Task instructions:
Please return, word for word, the line containing "white gift [614,502,687,581] -> none" and each line after it through the end of the data below, and nothing else.

Object correspondence data:

[Start of Attachment]

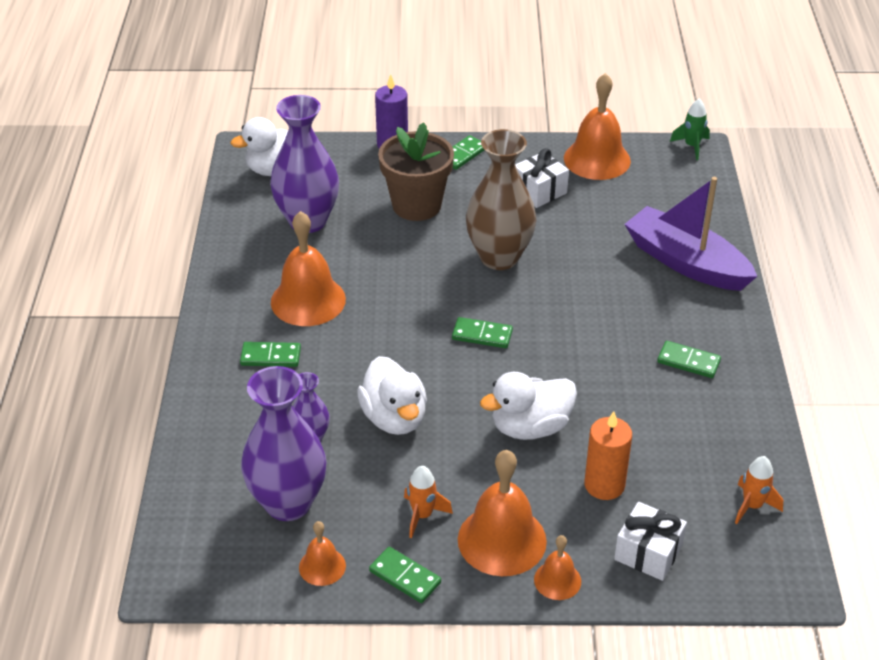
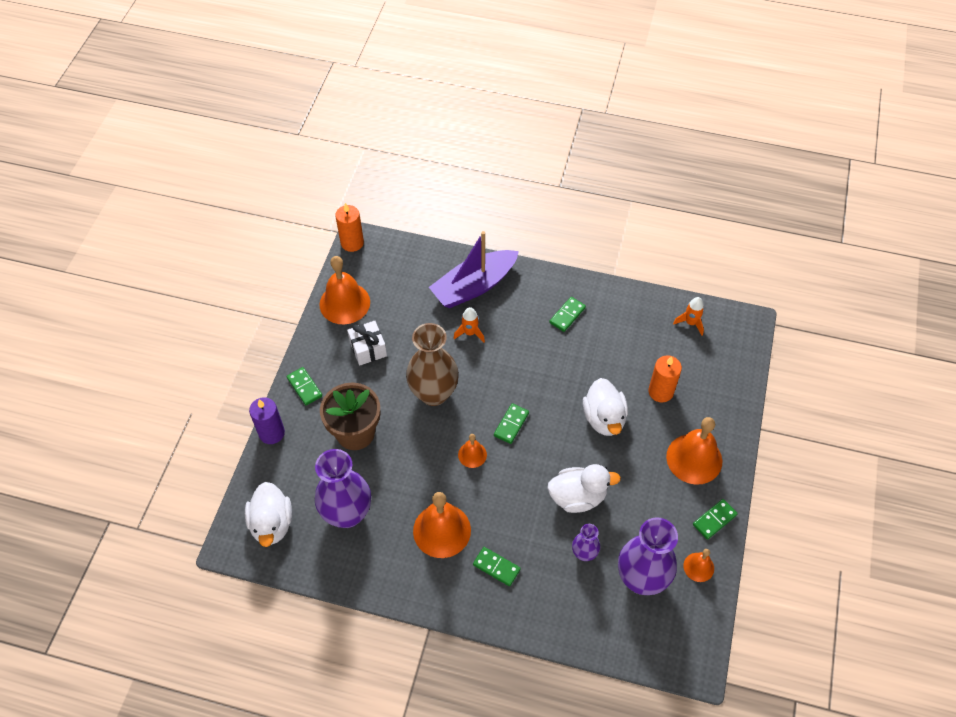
camera: 75 degrees left, 15 degrees up
green domino [240,342,301,367] -> green domino turned 75 degrees counterclockwise [473,547,521,586]
orange rocket [404,466,453,538] -> orange rocket moved to [453,307,485,342]
orange bell [534,535,581,600] -> orange bell moved to [458,434,487,468]
white gift [614,502,687,581] -> none
green rocket [670,99,710,160] -> orange candle [335,203,364,252]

[End of Attachment]

Exercise result:
white gift [614,502,687,581] -> none
green rocket [670,99,710,160] -> orange candle [335,203,364,252]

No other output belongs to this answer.